Work instructions ▸ Could you reproduce the lines below from the one with "C6: 4.7uF (GND, W6) -> none" through the one with "R2: 22k (GND, W6) -> none"? Keep both ends and add nothing.

Material for the task ▸
BEGIN

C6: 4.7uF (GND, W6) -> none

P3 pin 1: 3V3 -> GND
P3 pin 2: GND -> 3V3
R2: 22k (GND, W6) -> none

END
BEGIN

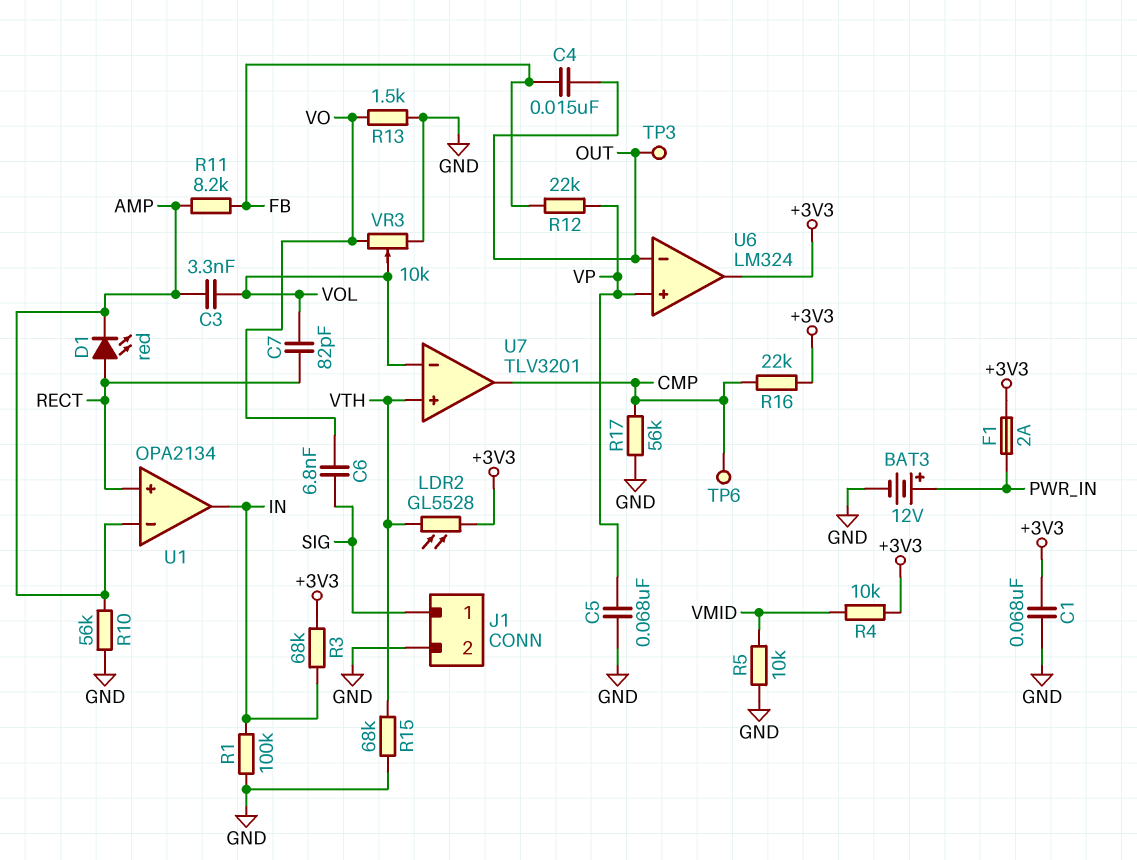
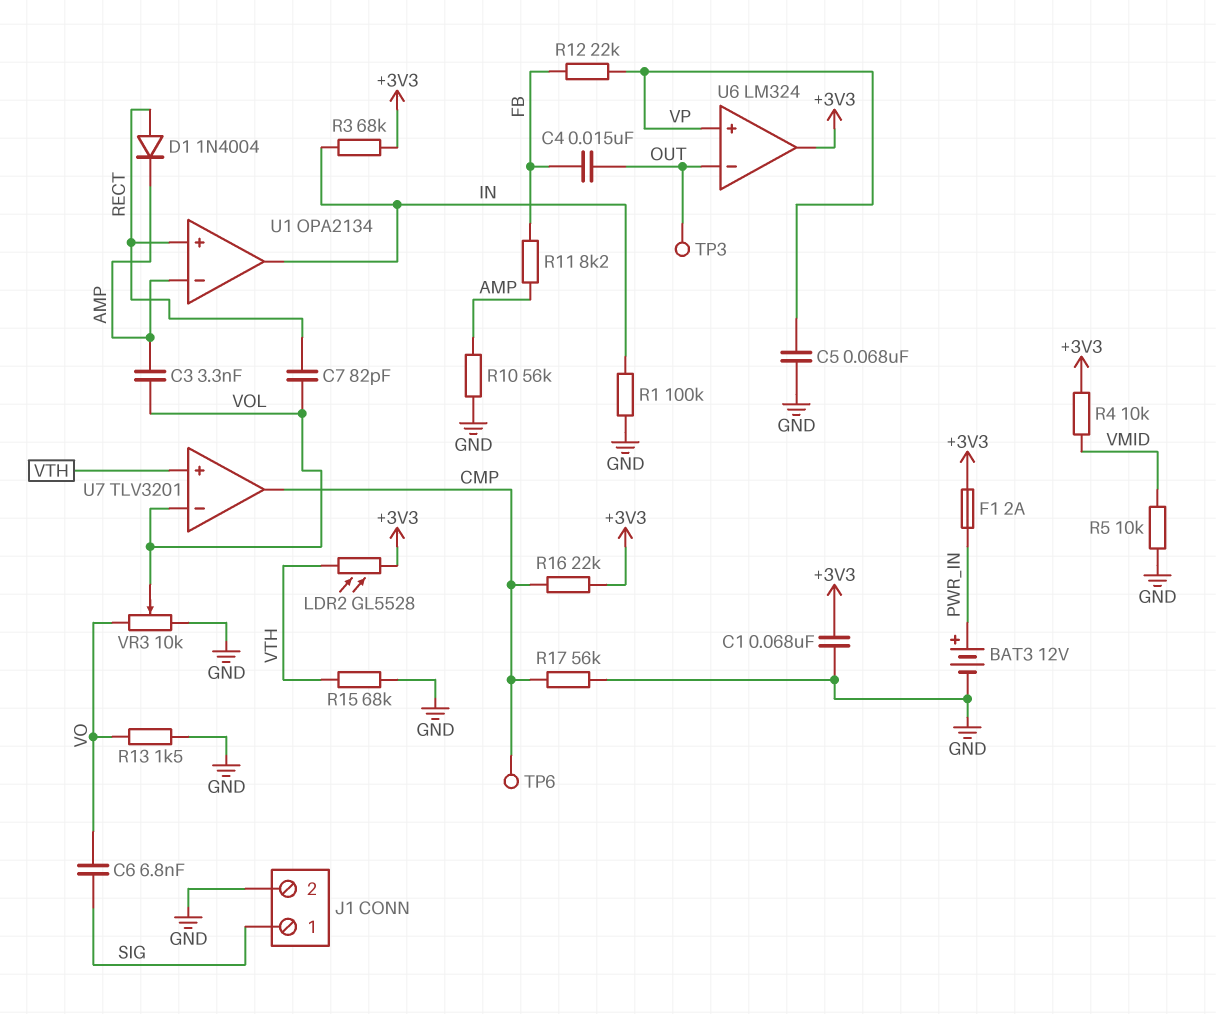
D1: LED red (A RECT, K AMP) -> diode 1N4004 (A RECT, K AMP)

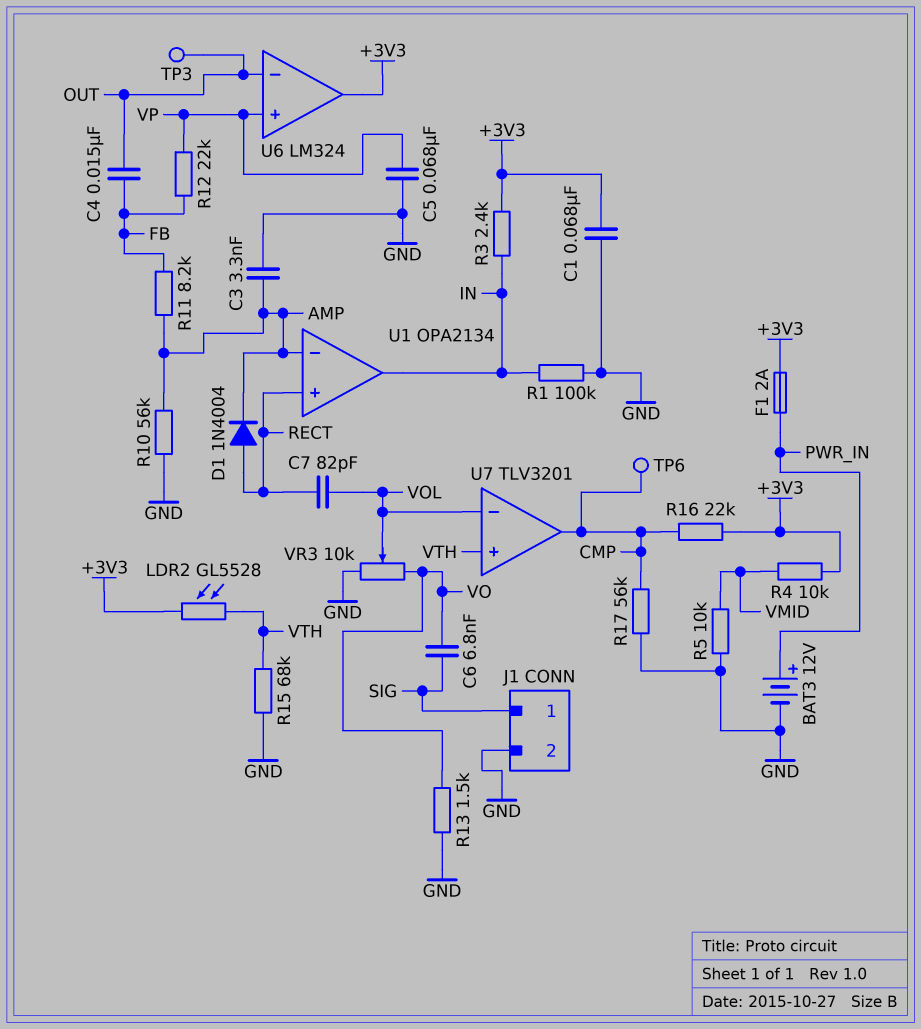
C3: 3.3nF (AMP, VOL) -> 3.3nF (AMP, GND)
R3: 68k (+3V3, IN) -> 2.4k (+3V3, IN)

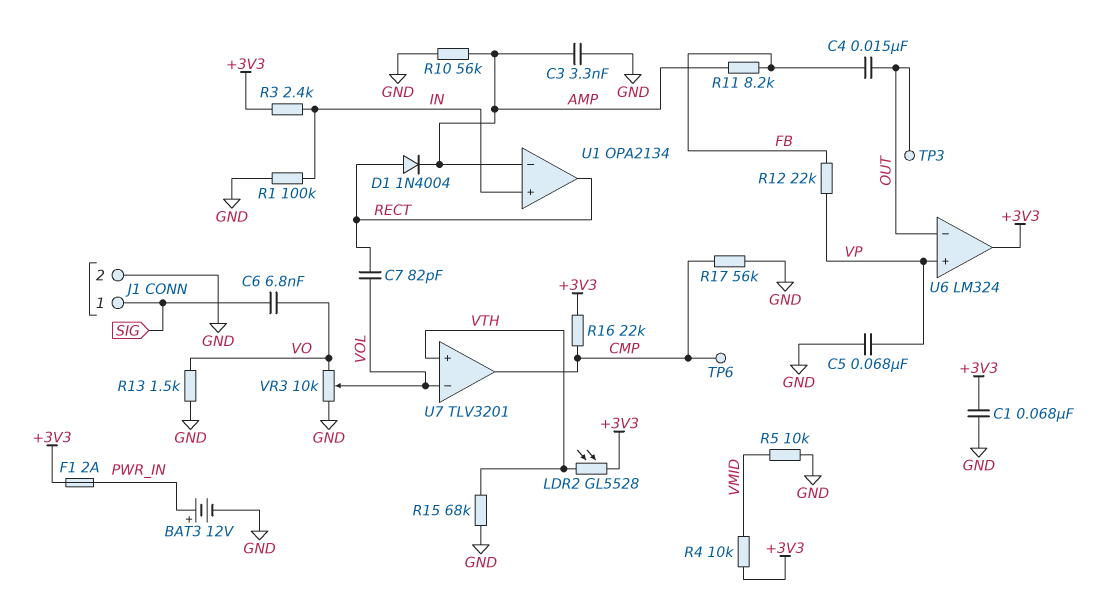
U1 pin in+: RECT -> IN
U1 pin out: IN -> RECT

END
BEGIN

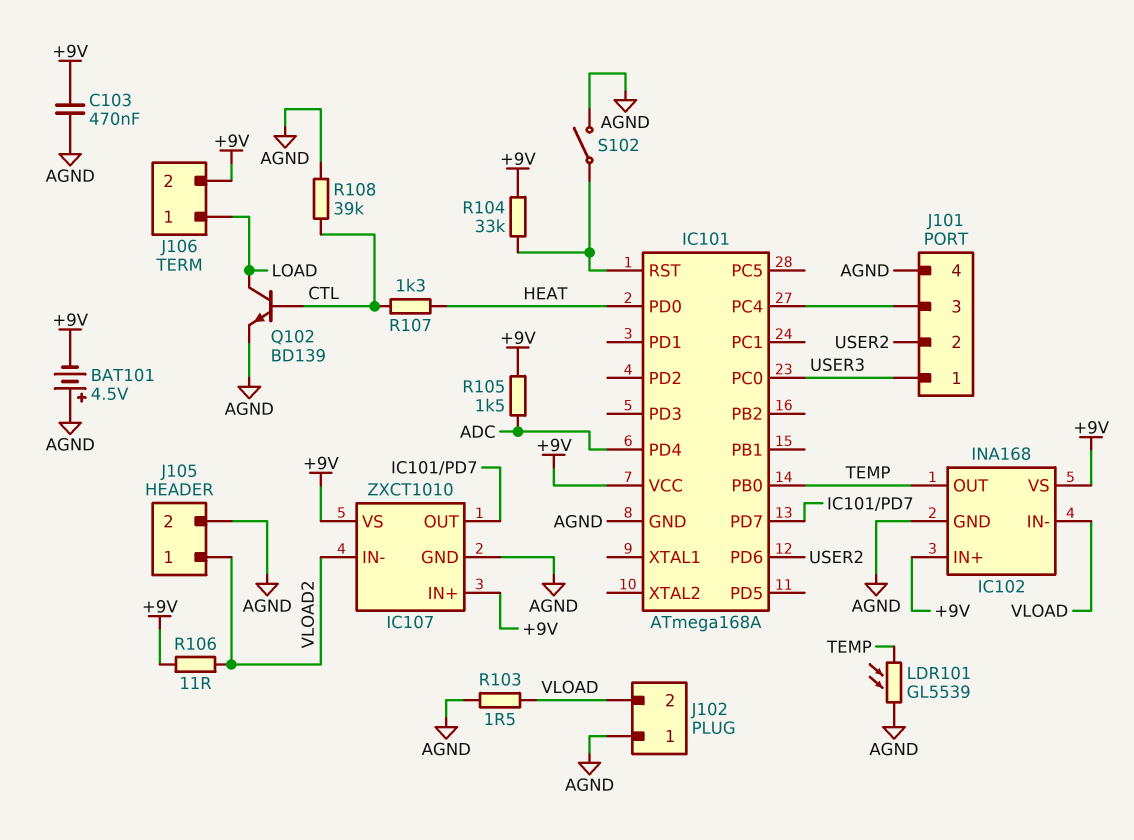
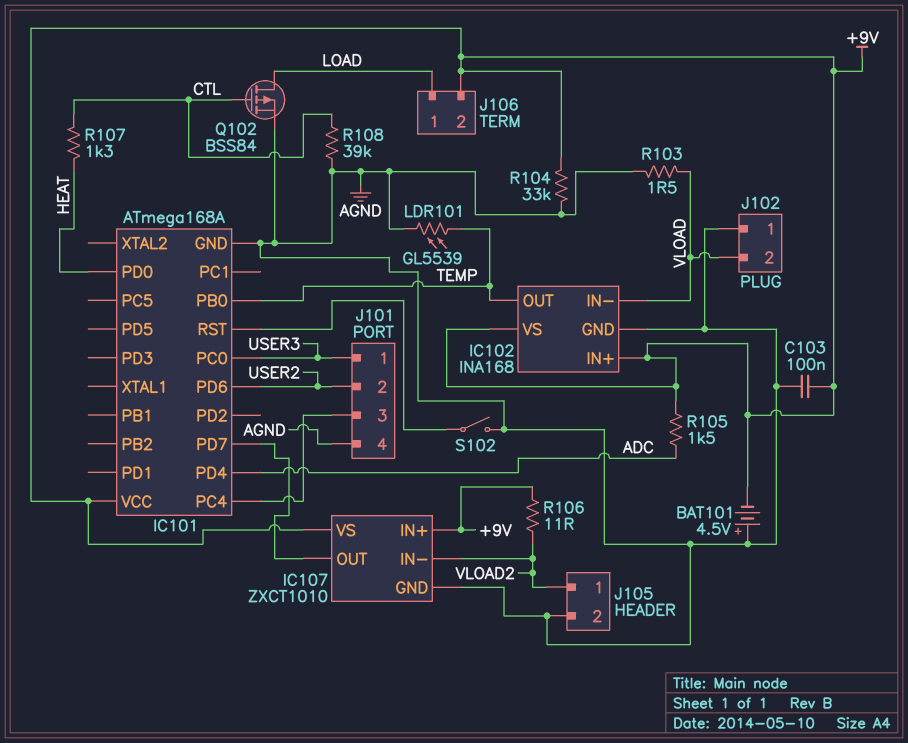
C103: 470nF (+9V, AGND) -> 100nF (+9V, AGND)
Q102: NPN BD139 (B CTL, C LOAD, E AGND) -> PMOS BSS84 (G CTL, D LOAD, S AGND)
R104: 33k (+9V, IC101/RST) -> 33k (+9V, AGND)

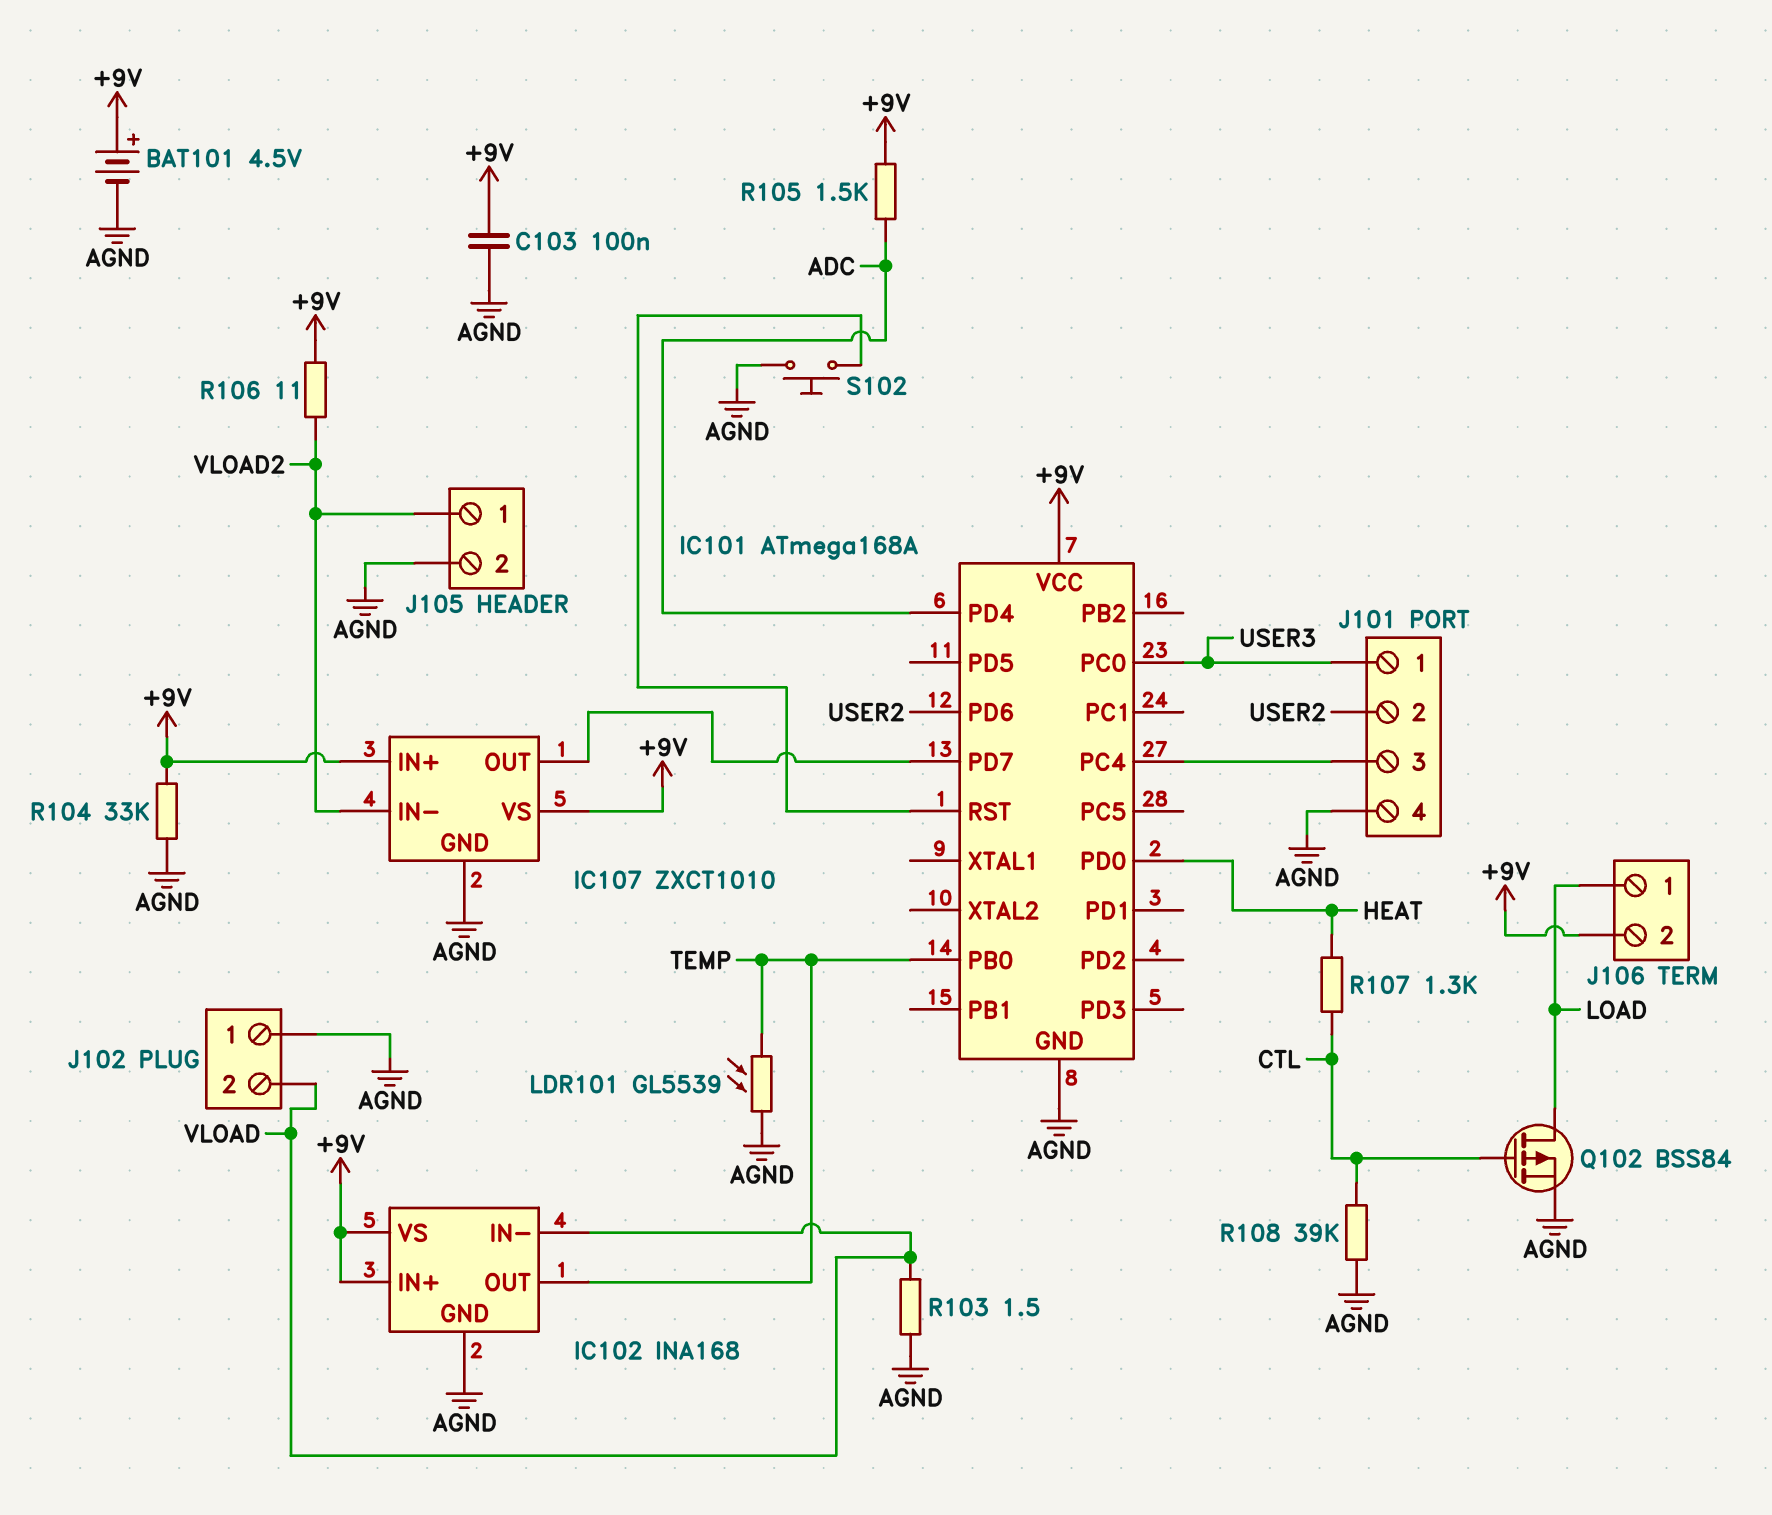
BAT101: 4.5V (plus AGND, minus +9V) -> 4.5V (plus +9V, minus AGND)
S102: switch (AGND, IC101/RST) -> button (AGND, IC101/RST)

END

Task solution ▸
C6: 4.7uF (GND, W6) -> none

P3 pin 1: 3V3 -> GND
P3 pin 2: GND -> 3V3
R2: 22k (GND, W6) -> none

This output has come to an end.